* [Your goal]: With pictures excluded, repeat exactly the lines from the one containing "R103: 22k (GND, W8) -> 22k (GND, VBAT)" through the last line of the material below.
====== The data
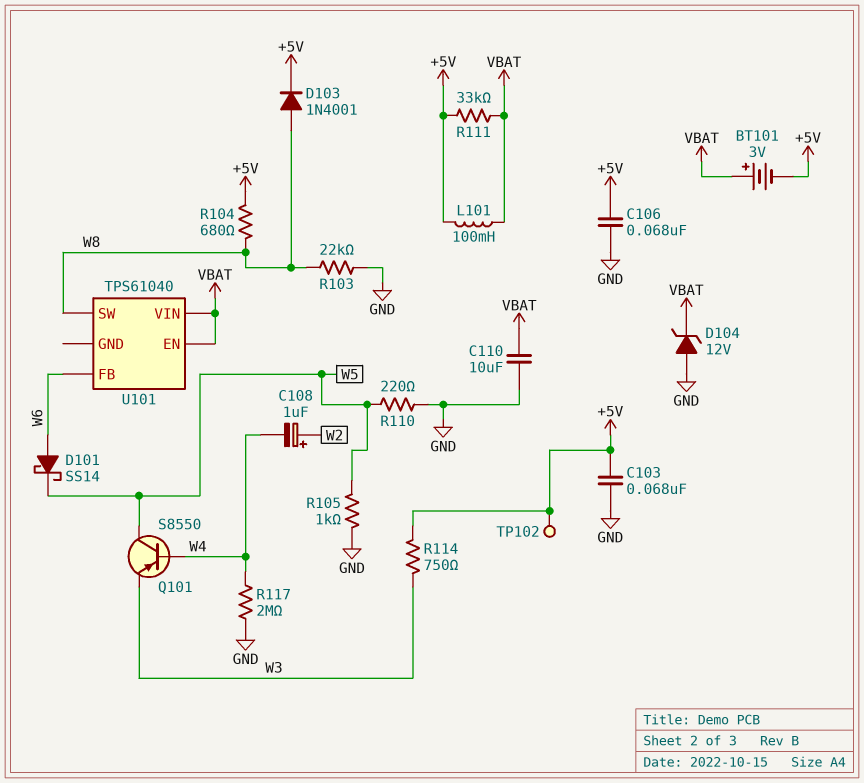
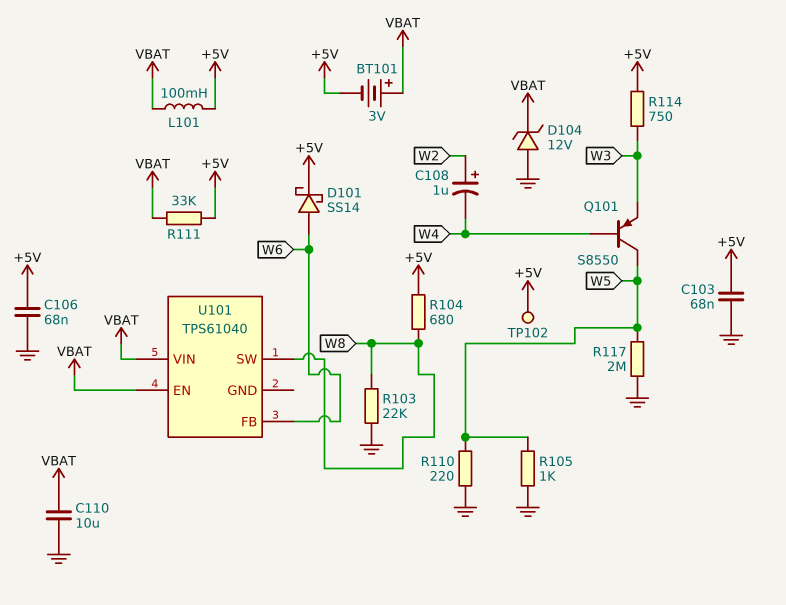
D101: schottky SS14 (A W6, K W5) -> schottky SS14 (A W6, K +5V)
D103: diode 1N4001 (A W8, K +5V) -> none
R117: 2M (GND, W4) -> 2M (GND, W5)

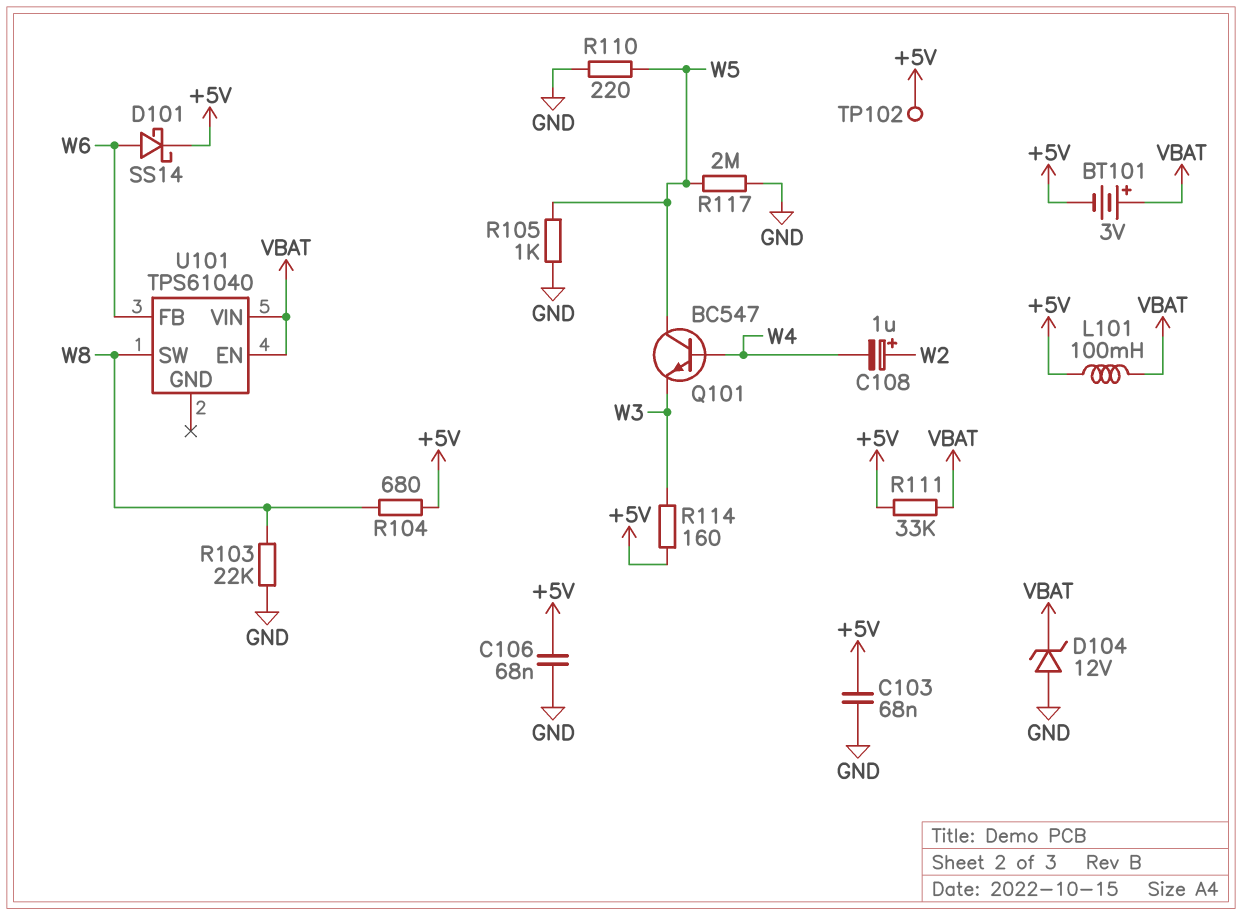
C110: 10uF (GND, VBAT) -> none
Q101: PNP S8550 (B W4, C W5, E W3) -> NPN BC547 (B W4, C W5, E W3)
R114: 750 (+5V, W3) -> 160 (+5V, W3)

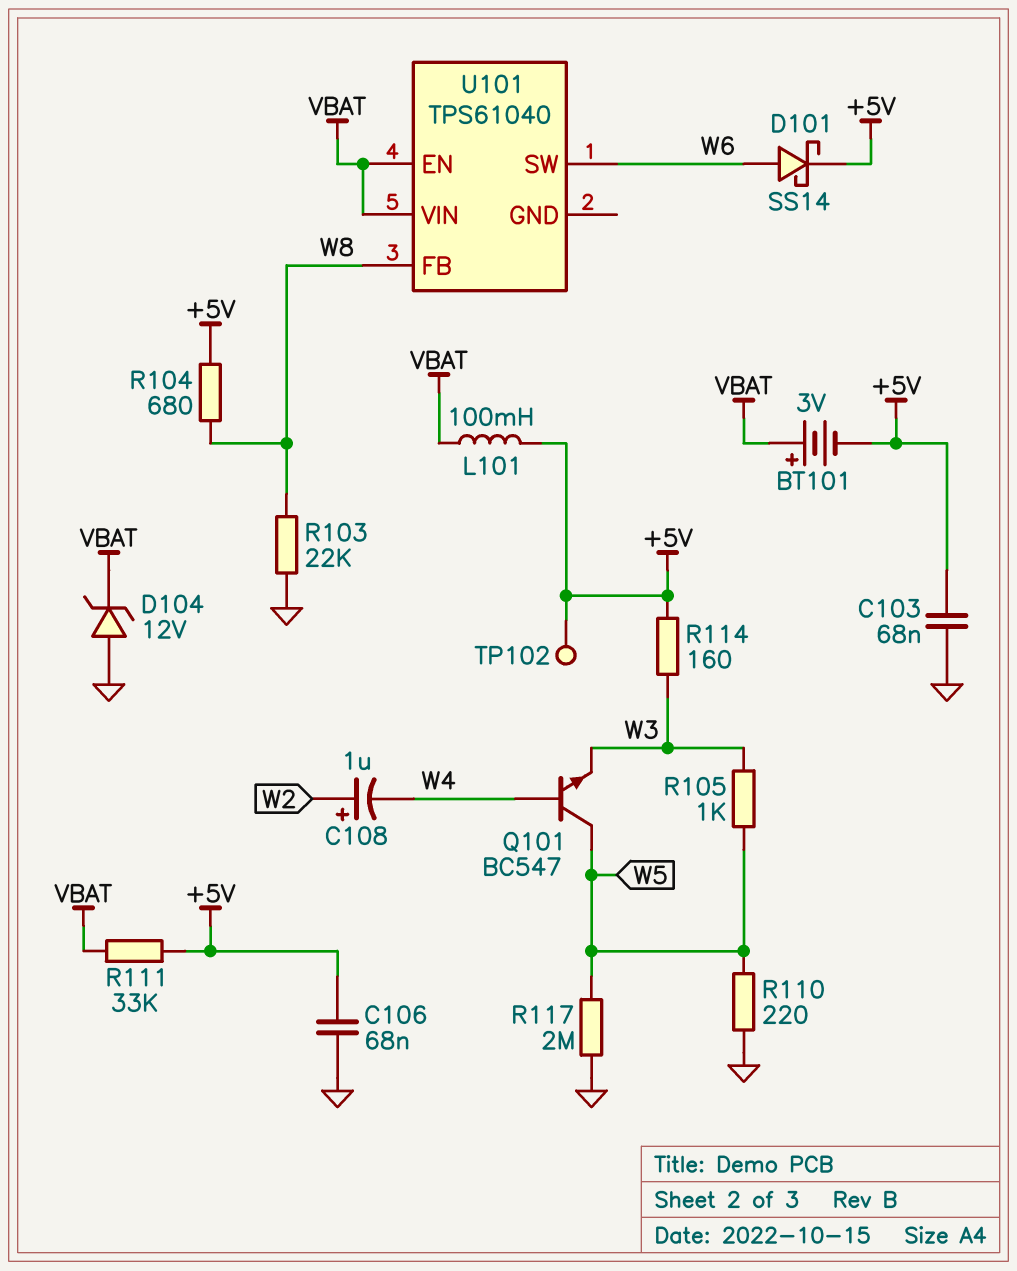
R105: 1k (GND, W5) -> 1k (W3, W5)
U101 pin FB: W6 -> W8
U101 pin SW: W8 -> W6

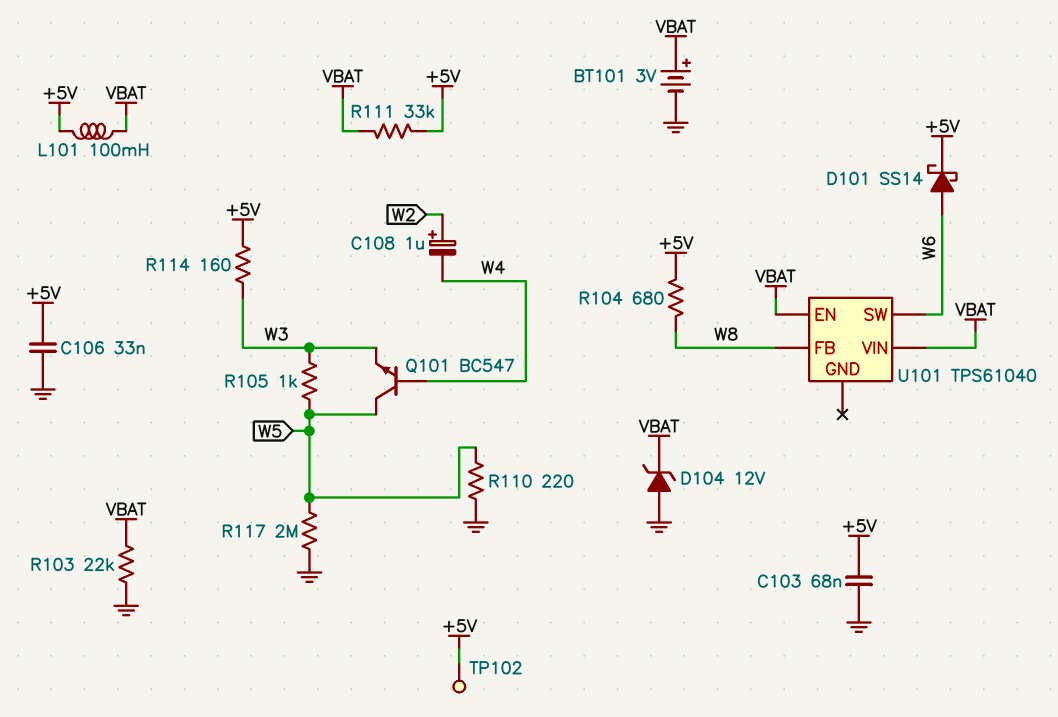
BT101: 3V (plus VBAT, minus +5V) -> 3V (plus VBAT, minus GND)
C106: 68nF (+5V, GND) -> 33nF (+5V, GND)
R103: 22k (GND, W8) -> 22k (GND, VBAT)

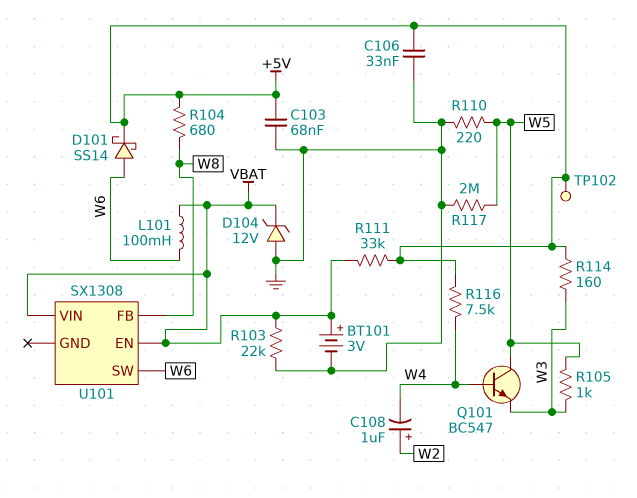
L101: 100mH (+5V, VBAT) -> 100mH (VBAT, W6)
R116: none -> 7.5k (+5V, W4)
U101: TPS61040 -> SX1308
============
* [Answer box]:
R103: 22k (GND, W8) -> 22k (GND, VBAT)

L101: 100mH (+5V, VBAT) -> 100mH (VBAT, W6)
R116: none -> 7.5k (+5V, W4)
U101: TPS61040 -> SX1308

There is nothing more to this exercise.